-- Opening Marker --

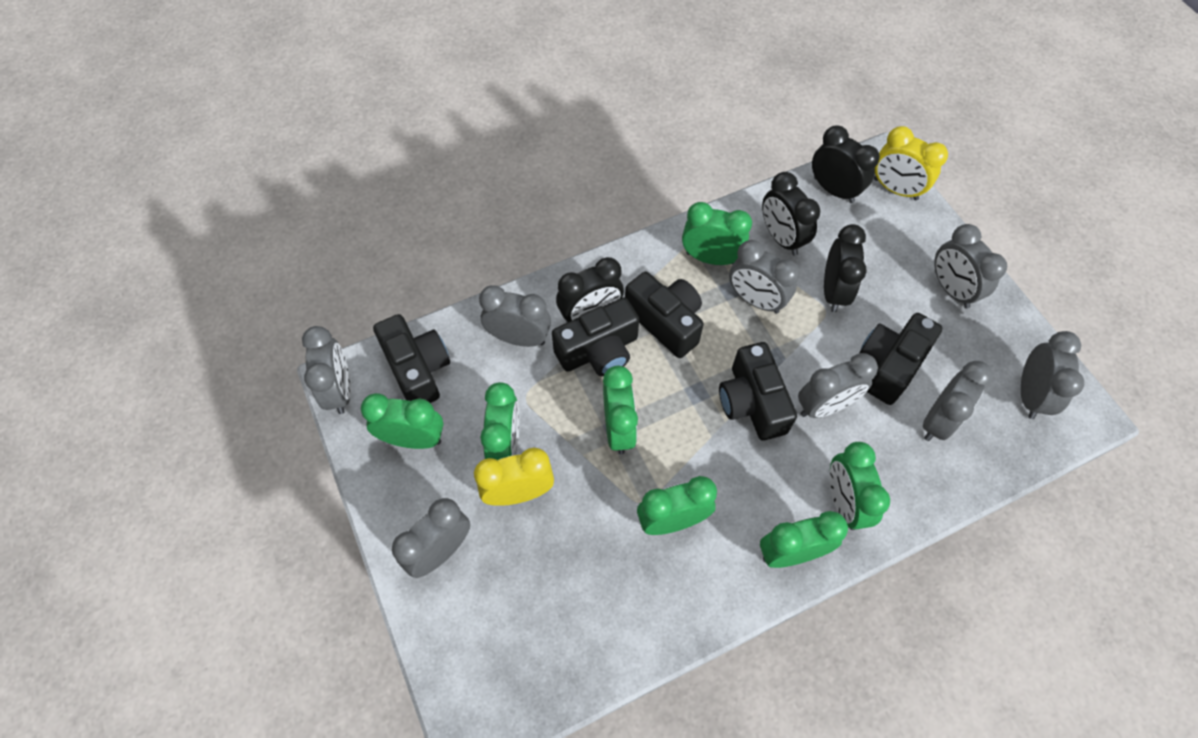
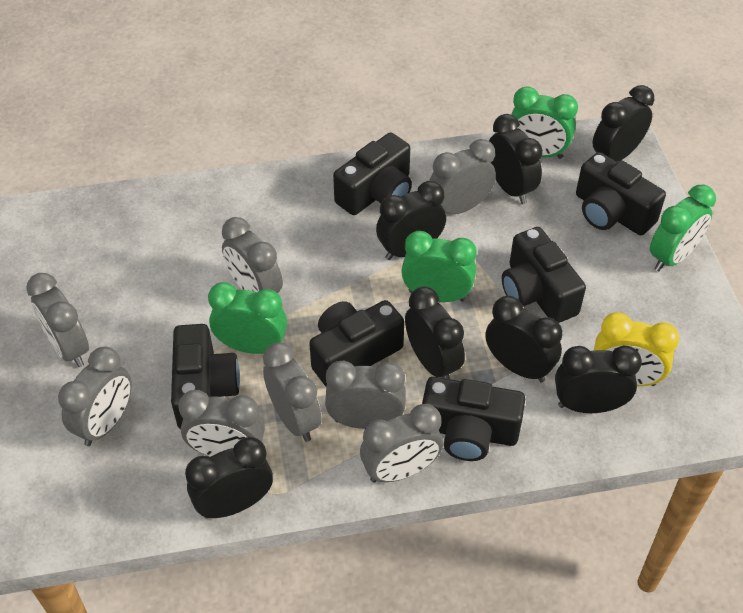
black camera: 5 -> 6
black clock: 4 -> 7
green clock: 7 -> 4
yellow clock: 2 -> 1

-- Closing Marker --
-- Opening Marker --

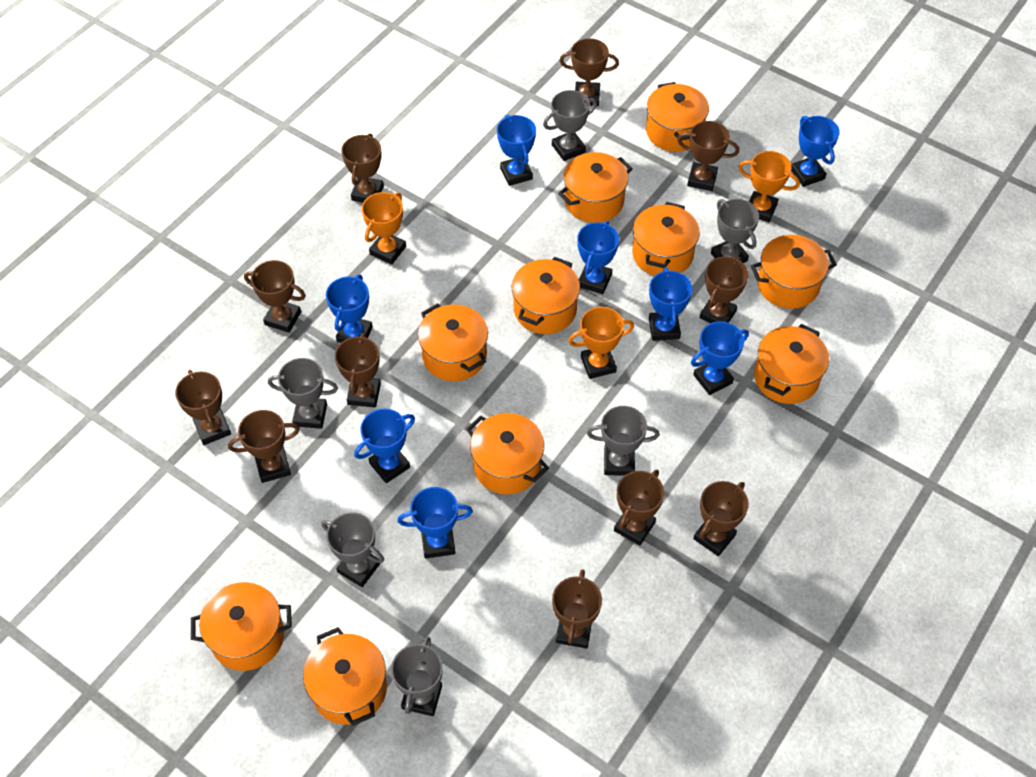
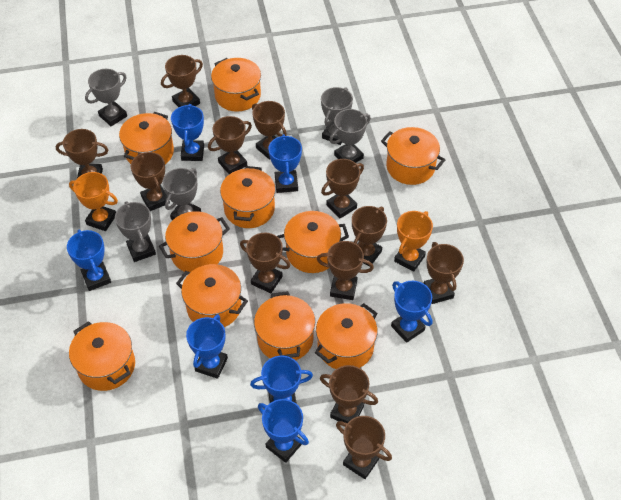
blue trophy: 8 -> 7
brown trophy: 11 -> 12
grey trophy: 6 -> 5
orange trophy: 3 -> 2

-- Closing Marker --

* **Exercise directions**: Lines of the listing above that include the string "trophy" should each be copied.

* **Problem solution**:
blue trophy: 8 -> 7
brown trophy: 11 -> 12
grey trophy: 6 -> 5
orange trophy: 3 -> 2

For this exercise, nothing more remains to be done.